→ REQUIREMENT
Extract the data exactly, missing nothing.

→ THE RECORDS
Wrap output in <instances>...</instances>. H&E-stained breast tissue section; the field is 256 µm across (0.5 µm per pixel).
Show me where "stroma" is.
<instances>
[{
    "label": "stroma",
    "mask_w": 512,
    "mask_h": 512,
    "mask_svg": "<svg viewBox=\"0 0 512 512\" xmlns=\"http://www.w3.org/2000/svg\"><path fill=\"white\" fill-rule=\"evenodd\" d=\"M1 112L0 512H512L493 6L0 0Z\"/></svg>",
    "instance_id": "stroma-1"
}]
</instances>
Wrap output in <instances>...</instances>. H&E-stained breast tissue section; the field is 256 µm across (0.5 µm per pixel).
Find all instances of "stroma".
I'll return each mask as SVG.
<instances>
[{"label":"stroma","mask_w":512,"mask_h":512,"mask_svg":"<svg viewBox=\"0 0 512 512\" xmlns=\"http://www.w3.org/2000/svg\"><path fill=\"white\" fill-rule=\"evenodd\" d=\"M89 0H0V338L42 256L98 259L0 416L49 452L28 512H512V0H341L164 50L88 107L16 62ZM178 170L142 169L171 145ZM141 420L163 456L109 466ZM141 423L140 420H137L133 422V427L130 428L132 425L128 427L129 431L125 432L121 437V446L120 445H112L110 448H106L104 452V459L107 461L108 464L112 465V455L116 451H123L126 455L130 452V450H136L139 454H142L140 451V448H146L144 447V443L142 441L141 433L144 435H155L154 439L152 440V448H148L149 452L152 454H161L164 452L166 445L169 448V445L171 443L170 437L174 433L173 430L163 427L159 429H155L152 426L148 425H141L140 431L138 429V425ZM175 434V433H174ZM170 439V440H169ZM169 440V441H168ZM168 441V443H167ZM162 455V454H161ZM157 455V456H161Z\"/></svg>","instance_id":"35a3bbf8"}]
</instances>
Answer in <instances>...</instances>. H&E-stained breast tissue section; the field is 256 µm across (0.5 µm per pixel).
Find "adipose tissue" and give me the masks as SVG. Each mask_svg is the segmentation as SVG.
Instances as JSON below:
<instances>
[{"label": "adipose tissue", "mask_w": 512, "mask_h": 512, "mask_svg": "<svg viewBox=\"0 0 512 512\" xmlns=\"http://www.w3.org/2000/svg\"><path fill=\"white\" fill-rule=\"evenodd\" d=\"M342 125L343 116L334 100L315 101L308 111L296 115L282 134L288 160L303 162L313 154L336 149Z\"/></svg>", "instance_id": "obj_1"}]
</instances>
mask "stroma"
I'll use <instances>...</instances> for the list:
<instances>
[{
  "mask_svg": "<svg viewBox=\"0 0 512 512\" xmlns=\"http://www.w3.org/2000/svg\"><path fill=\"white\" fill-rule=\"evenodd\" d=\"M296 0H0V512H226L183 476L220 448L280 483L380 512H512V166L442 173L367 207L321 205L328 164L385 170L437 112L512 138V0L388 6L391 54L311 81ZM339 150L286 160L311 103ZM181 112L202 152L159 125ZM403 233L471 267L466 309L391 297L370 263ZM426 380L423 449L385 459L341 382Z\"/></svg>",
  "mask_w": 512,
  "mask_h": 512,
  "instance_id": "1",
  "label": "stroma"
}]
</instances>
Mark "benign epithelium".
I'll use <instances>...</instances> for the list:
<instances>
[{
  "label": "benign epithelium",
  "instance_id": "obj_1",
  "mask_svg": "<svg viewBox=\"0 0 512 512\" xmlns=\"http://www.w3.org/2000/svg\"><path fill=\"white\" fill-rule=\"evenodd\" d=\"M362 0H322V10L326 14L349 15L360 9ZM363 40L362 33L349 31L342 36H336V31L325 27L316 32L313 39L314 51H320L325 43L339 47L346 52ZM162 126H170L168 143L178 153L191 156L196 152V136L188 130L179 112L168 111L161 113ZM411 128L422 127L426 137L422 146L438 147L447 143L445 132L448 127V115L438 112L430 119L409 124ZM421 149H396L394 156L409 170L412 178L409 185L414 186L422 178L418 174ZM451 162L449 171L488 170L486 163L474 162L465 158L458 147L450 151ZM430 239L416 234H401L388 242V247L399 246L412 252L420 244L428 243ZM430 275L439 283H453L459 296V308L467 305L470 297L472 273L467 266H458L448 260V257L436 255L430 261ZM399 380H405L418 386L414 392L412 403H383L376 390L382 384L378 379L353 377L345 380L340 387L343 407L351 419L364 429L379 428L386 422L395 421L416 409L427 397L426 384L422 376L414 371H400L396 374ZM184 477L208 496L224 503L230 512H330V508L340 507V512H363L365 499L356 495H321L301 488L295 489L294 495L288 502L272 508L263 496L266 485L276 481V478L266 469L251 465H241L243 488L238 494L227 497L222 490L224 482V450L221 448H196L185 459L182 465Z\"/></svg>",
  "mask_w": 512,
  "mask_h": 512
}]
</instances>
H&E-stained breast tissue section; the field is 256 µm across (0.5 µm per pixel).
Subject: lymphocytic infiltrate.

→ EXERCISE ANSWER
Wrap output in <instances>...</instances>. H&E-stained breast tissue section; the field is 256 µm across (0.5 µm per pixel).
Show me where "stroma" is.
<instances>
[{
    "label": "stroma",
    "mask_w": 512,
    "mask_h": 512,
    "mask_svg": "<svg viewBox=\"0 0 512 512\" xmlns=\"http://www.w3.org/2000/svg\"><path fill=\"white\" fill-rule=\"evenodd\" d=\"M1 112L0 512H512L493 6L0 0Z\"/></svg>",
    "instance_id": "stroma-1"
}]
</instances>
Wrap output in <instances>...</instances>. H&E-stained breast tissue section; the field is 256 µm across (0.5 µm per pixel).
Find all instances of "stroma".
I'll return each mask as SVG.
<instances>
[{"label":"stroma","mask_w":512,"mask_h":512,"mask_svg":"<svg viewBox=\"0 0 512 512\" xmlns=\"http://www.w3.org/2000/svg\"><path fill=\"white\" fill-rule=\"evenodd\" d=\"M89 0H0V338L42 256L98 259L0 416L49 452L28 512H512V0H341L164 50L88 107L16 62ZM178 170L142 169L171 145ZM141 420L163 456L109 466ZM141 423L140 420H137L133 422V427L130 428L132 425L128 427L129 431L125 432L121 437V446L120 445H112L110 448H106L104 452V459L107 461L108 464L112 465V455L116 451H123L126 455L130 452V450H136L139 454H142L140 451V448H146L144 447V443L142 441L141 433L144 435H155L154 439L152 440V448H148L149 452L152 454H161L164 452L166 445L169 448V445L171 443L170 437L174 433L173 430L163 427L159 429H155L152 426L148 425H141L140 431L138 429V425ZM175 434V433H174ZM170 439V440H169ZM169 440V441H168ZM168 441V443H167ZM162 455V454H161ZM157 455V456H161Z\"/></svg>","instance_id":"35a3bbf8"}]
</instances>
Answer in <instances>...</instances>. H&E-stained breast tissue section; the field is 256 µm across (0.5 µm per pixel).
Find "adipose tissue" and give me the masks as SVG. Each mask_svg is the segmentation as SVG.
Instances as JSON below:
<instances>
[{"label": "adipose tissue", "mask_w": 512, "mask_h": 512, "mask_svg": "<svg viewBox=\"0 0 512 512\" xmlns=\"http://www.w3.org/2000/svg\"><path fill=\"white\" fill-rule=\"evenodd\" d=\"M342 125L343 116L334 100L315 101L308 111L296 115L282 134L288 160L303 162L313 154L336 149Z\"/></svg>", "instance_id": "obj_1"}]
</instances>
mask "stroma"
I'll use <instances>...</instances> for the list:
<instances>
[{
  "mask_svg": "<svg viewBox=\"0 0 512 512\" xmlns=\"http://www.w3.org/2000/svg\"><path fill=\"white\" fill-rule=\"evenodd\" d=\"M296 0H0V512H226L183 476L220 448L280 483L380 512H512V166L442 173L367 207L321 205L328 164L385 170L437 112L512 138V0L388 6L391 54L311 81ZM339 150L286 160L311 103ZM181 112L202 152L159 125ZM403 233L471 267L466 309L391 297L370 263ZM426 380L423 449L385 459L341 382Z\"/></svg>",
  "mask_w": 512,
  "mask_h": 512,
  "instance_id": "1",
  "label": "stroma"
}]
</instances>
Mark "benign epithelium".
I'll use <instances>...</instances> for the list:
<instances>
[{
  "label": "benign epithelium",
  "instance_id": "obj_1",
  "mask_svg": "<svg viewBox=\"0 0 512 512\" xmlns=\"http://www.w3.org/2000/svg\"><path fill=\"white\" fill-rule=\"evenodd\" d=\"M362 0H322V10L326 14L349 15L360 9ZM363 40L362 33L349 31L342 36H336V31L325 27L316 32L313 39L314 51H320L325 43L339 47L346 52ZM162 126H170L168 143L178 153L191 156L196 152V136L188 130L179 112L168 111L161 113ZM411 128L422 127L426 137L422 146L438 147L447 143L445 132L448 127V115L438 112L430 119L409 124ZM421 149H396L394 156L409 170L412 178L409 185L414 186L422 178L418 174ZM451 162L449 171L488 170L486 163L474 162L465 158L458 147L450 151ZM430 239L416 234H401L388 242V247L399 246L412 252L420 244L428 243ZM430 275L439 283H453L459 296V308L467 305L470 297L472 273L467 266H458L448 260V257L436 255L430 261ZM399 380H405L418 386L414 392L412 403H383L376 390L382 384L378 379L353 377L345 380L340 387L343 407L351 419L364 429L379 428L386 422L395 421L416 409L427 397L426 384L422 376L414 371H400L396 374ZM184 477L208 496L224 503L230 512H330V508L340 507V512H363L365 499L356 495H321L301 488L295 489L294 495L288 502L272 508L263 496L266 485L276 481V478L266 469L251 465H241L243 488L238 494L227 497L222 490L224 482V450L221 448H196L185 459L182 465Z\"/></svg>",
  "mask_w": 512,
  "mask_h": 512
}]
</instances>
H&E-stained breast tissue section; the field is 256 µm across (0.5 µm per pixel).
Subject: lymphocytic infiltrate.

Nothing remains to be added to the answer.